─── Exercise material

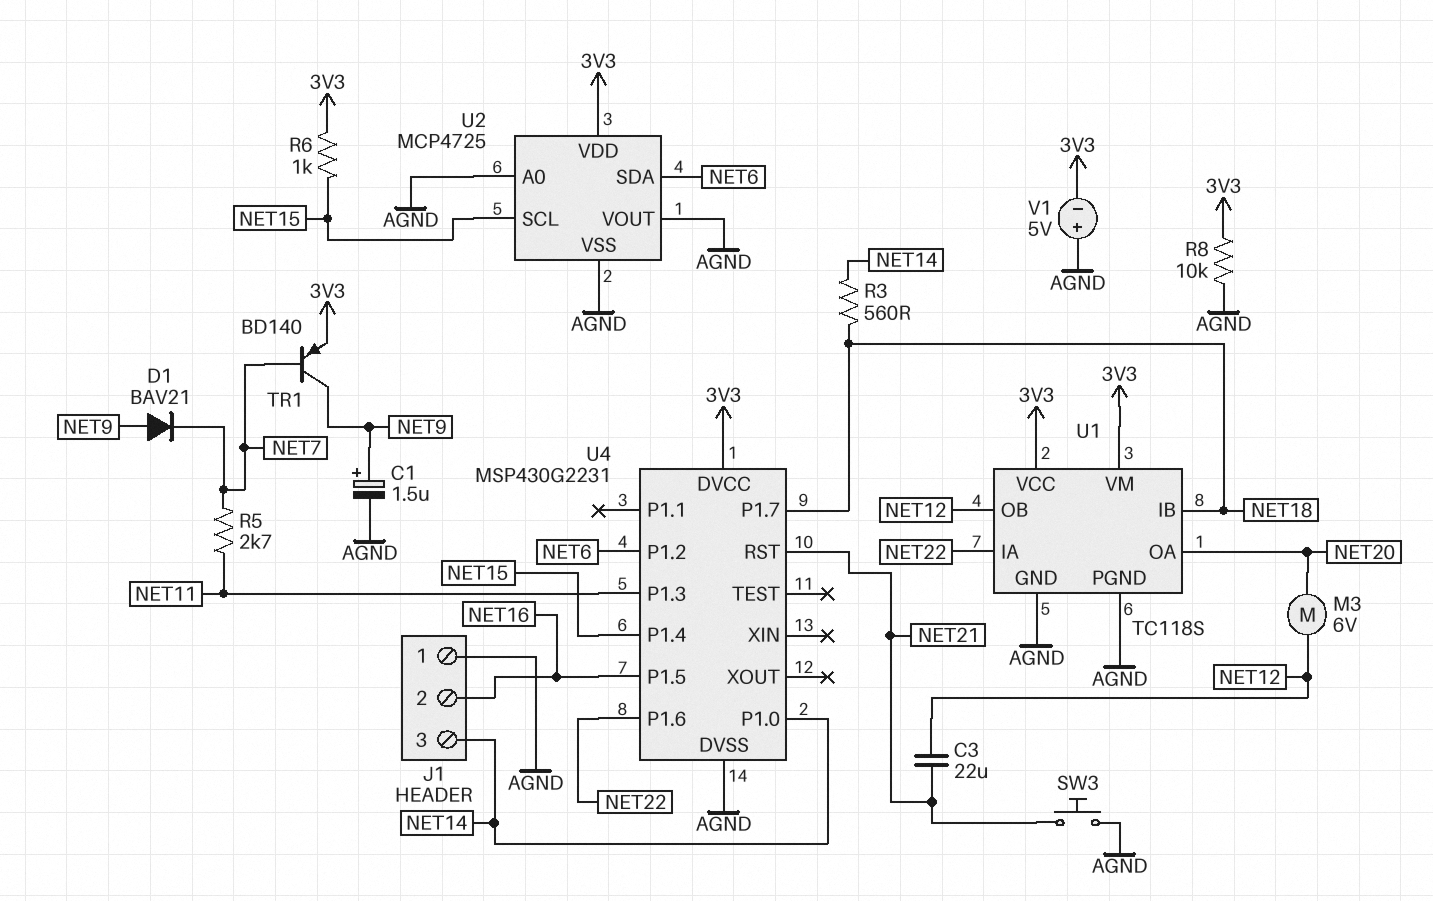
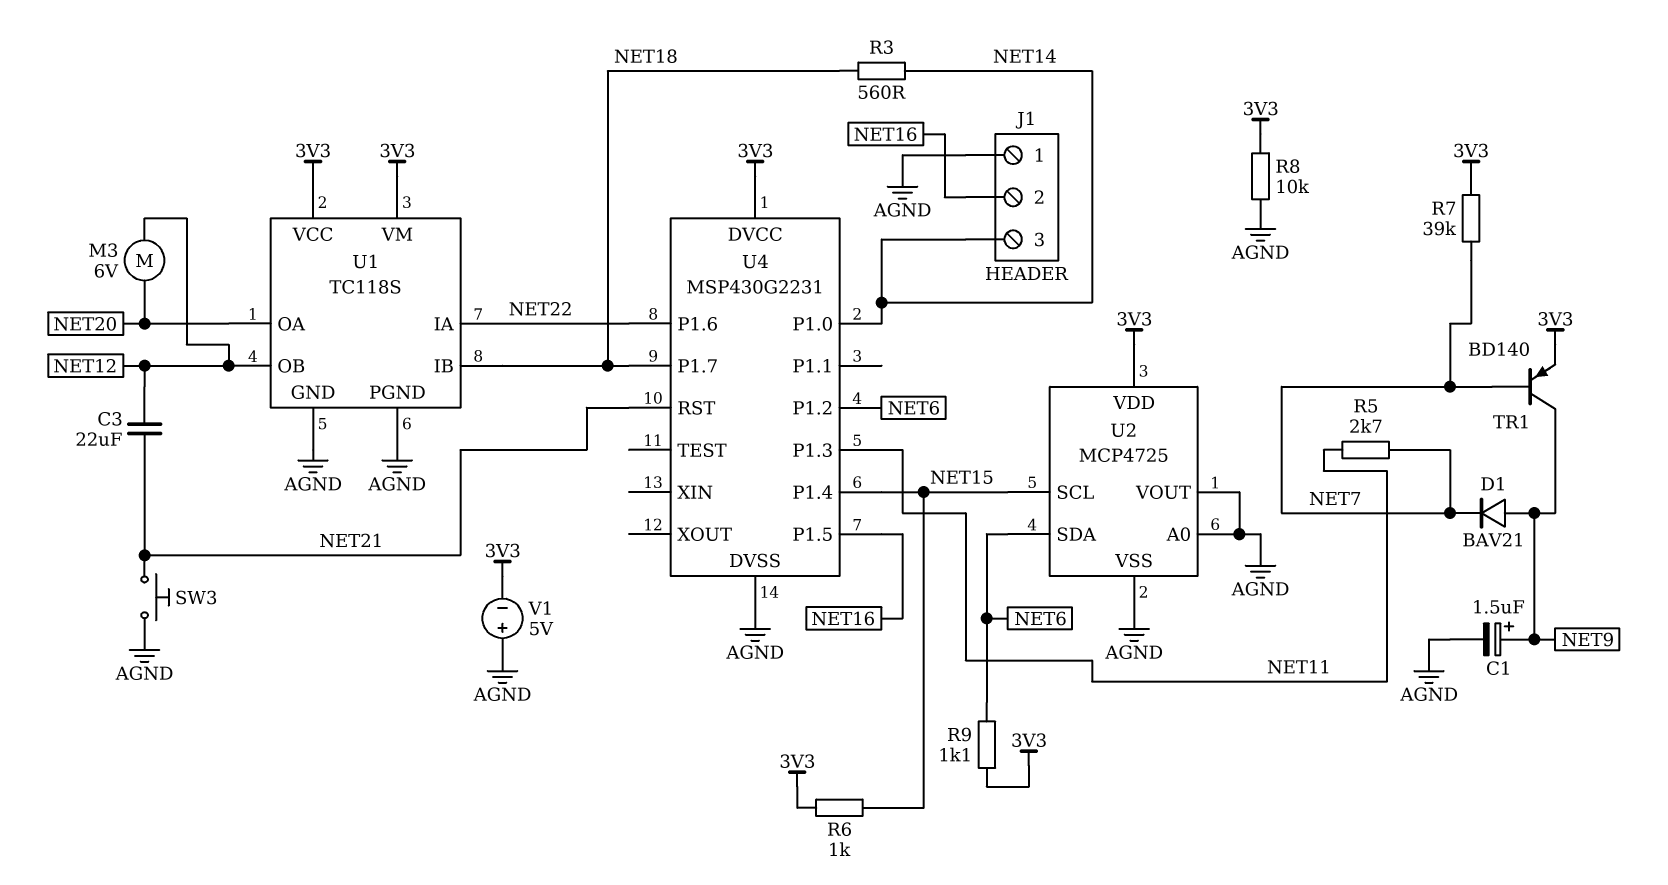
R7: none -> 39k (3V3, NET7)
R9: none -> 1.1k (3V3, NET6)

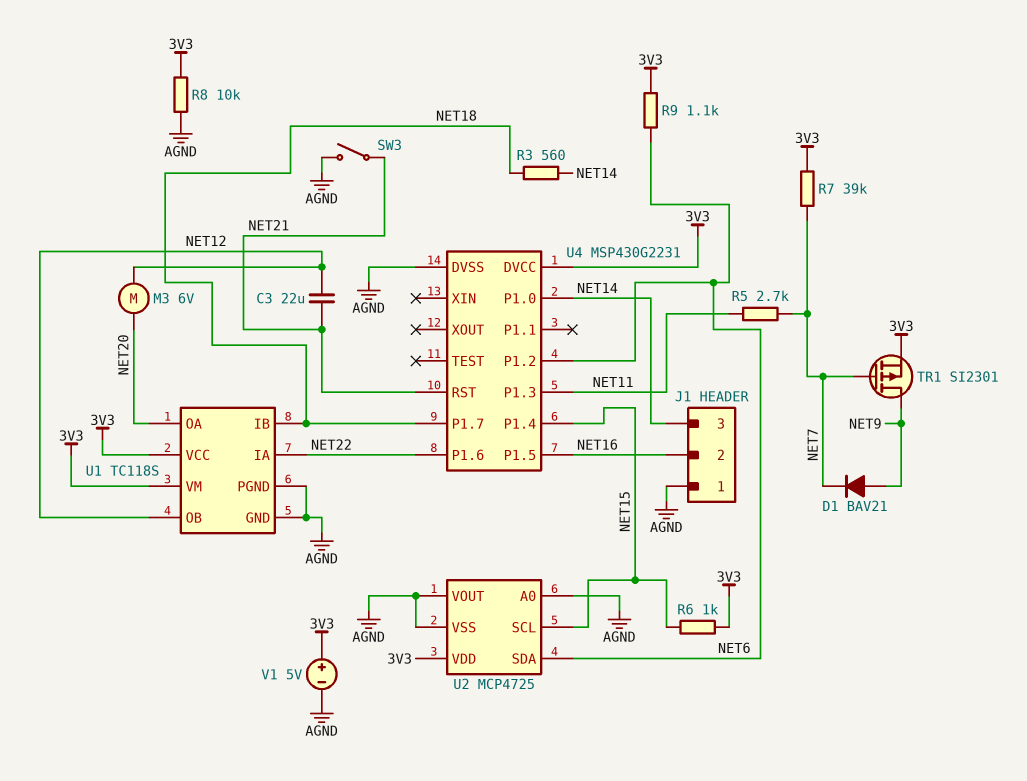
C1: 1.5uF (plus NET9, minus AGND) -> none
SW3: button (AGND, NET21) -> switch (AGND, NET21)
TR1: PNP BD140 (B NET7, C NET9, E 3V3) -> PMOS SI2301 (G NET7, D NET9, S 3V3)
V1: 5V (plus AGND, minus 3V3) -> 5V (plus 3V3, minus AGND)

──────

## Assignment
Return the lines above, starting at the one that contains "C1: 1.5uF (plus NET9, minus AGND) -> none" and running through the last, exactly as they appear, with no extra lines.

## Response
C1: 1.5uF (plus NET9, minus AGND) -> none
SW3: button (AGND, NET21) -> switch (AGND, NET21)
TR1: PNP BD140 (B NET7, C NET9, E 3V3) -> PMOS SI2301 (G NET7, D NET9, S 3V3)
V1: 5V (plus AGND, minus 3V3) -> 5V (plus 3V3, minus AGND)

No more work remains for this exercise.